**REQUIREMENT**.
Give the lines of the data below as a numbered list, starting with the line that contains "storm (736, 821)" and continuing up to and including the line that contains "wavered [1254, 441]". Leave out any blank lines.

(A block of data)

━━━━━━

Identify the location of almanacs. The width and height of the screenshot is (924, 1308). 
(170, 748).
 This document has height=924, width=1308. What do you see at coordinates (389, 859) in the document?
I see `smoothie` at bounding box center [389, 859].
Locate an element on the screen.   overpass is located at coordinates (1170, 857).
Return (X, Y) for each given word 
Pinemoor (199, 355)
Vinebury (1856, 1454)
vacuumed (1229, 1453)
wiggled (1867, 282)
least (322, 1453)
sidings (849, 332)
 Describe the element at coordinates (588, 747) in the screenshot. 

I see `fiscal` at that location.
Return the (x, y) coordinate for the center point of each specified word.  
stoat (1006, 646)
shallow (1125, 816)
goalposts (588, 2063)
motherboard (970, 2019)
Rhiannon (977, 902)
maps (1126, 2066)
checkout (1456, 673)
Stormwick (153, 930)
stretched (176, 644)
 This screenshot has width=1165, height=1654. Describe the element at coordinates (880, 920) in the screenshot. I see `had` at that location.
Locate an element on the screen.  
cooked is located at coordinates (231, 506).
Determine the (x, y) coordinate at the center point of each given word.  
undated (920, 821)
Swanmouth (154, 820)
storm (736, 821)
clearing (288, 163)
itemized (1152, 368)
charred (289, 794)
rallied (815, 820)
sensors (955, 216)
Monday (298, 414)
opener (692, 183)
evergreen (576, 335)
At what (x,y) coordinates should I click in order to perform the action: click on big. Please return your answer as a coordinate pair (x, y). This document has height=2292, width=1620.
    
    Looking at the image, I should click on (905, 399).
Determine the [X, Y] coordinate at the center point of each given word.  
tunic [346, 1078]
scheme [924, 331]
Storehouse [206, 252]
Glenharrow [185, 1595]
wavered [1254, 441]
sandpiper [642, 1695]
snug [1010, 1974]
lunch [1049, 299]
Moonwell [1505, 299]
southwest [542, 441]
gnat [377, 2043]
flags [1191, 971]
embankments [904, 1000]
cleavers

━━━━━━

**EXERCISE RESPONSE**.
1. storm (736, 821)
2. clearing (288, 163)
3. itemized (1152, 368)
4. charred (289, 794)
5. rallied (815, 820)
6. sensors (955, 216)
7. Monday (298, 414)
8. opener (692, 183)
9. evergreen (576, 335)
10. At what (x,y) coordinates should I click in order to perform the action: click on big. Please return your answer as a coordinate pair (x, y). This document has height=2292, width=1620.
11.     Looking at the image, I should click on (905, 399).
12. Determine the [X, Y] coordinate at the center point of each given word.  
13. tunic [346, 1078]
14. scheme [924, 331]
15. Storehouse [206, 252]
16. Glenharrow [185, 1595]
17. wavered [1254, 441]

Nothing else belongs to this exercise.